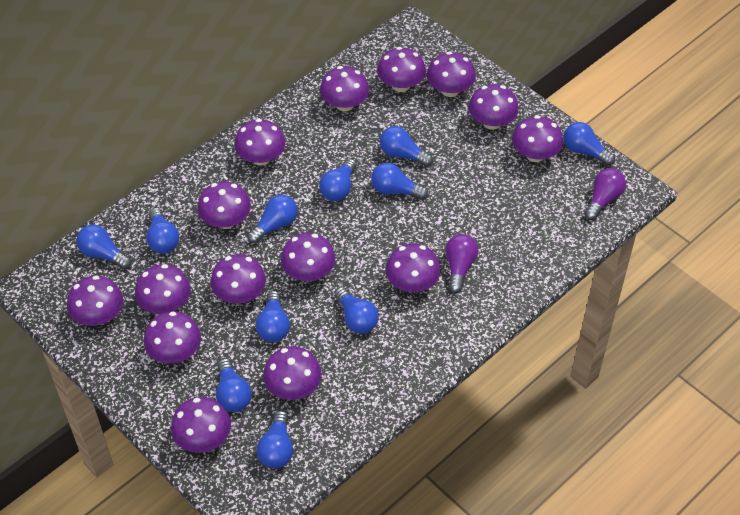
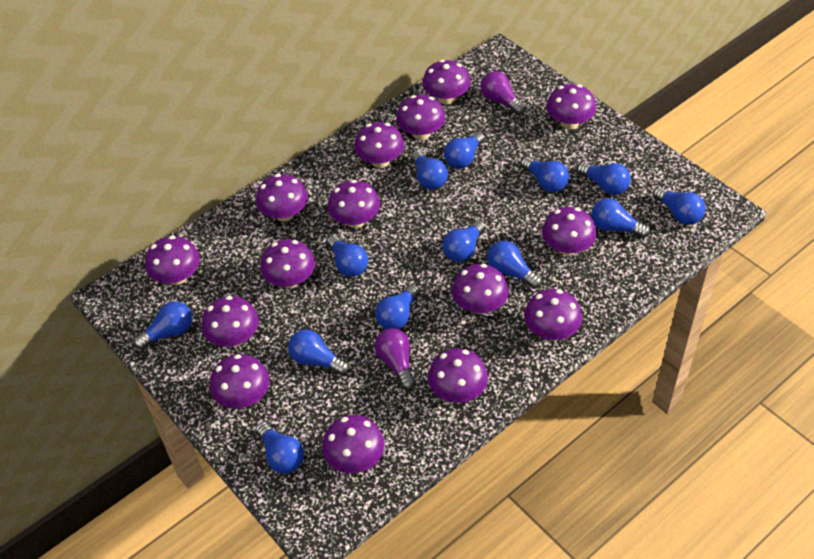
blue light bulb: 11 -> 13

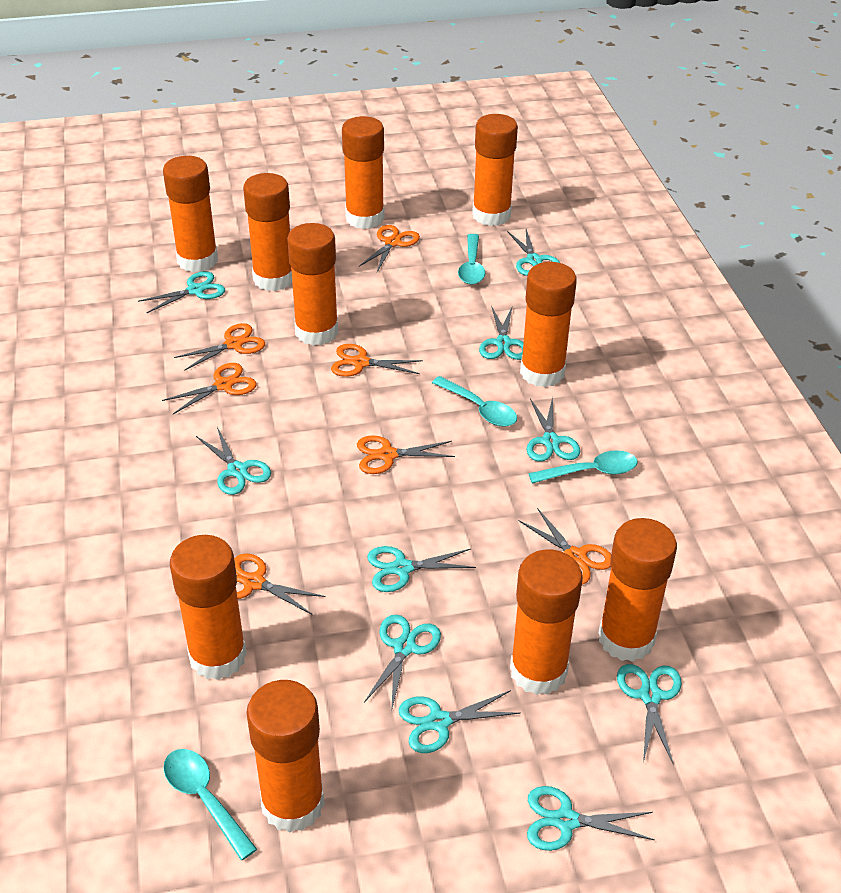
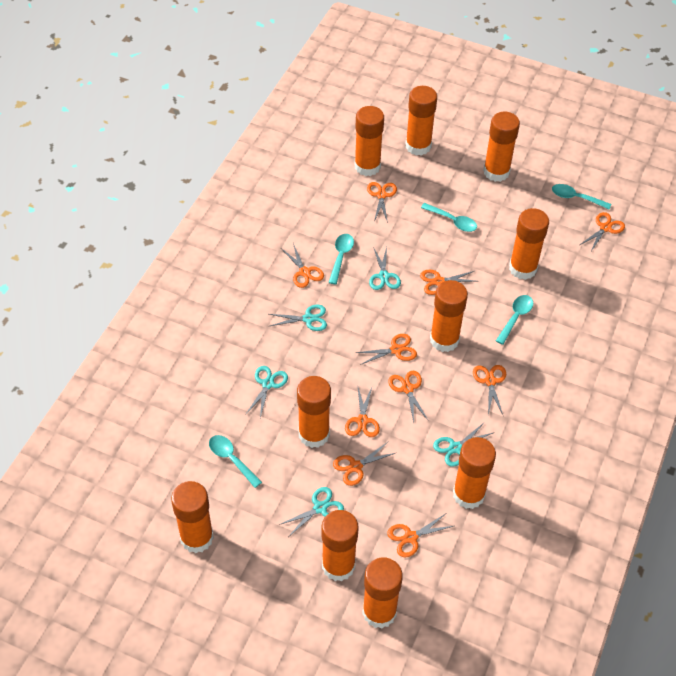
orange scissors: 7 -> 10
turquoise scissors: 10 -> 5
turquoise spoon: 4 -> 5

Exercise >>
Please set down every line of the listing verbatim, excluding its pictures.

Reply >>
blue light bulb: 11 -> 13

orange scissors: 7 -> 10
turquoise scissors: 10 -> 5
turquoise spoon: 4 -> 5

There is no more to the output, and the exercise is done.